* [What needs to be done] Leave every picture out. Set down all the lines below exactly.

* [Information supplied]

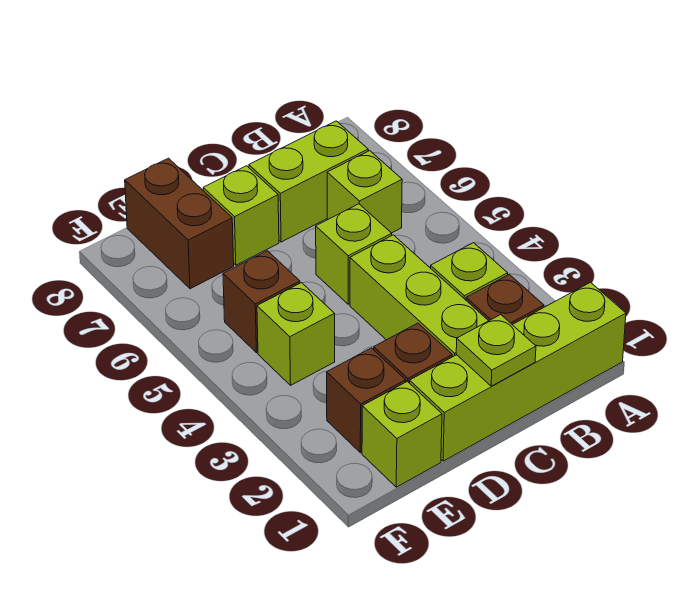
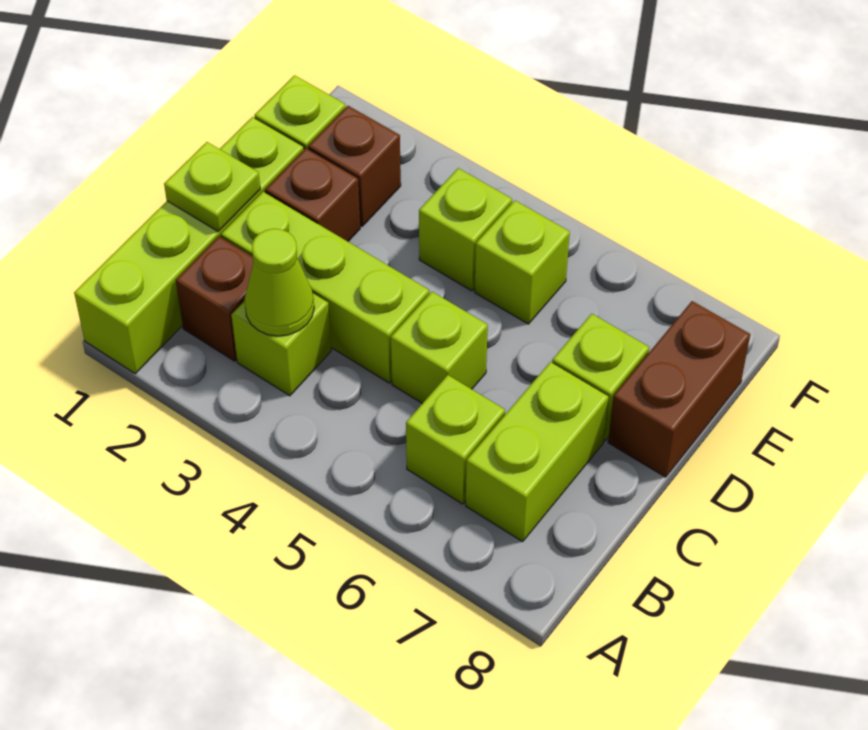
none -> lime cone B3 level 2
brown brick E5 level 1 -> lime brick E5 level 1
brown brick E7:E8 level 1 -> brown brick D8:E8 level 1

* [Solution below]
none -> lime cone B3 level 2
brown brick E5 level 1 -> lime brick E5 level 1
brown brick E7:E8 level 1 -> brown brick D8:E8 level 1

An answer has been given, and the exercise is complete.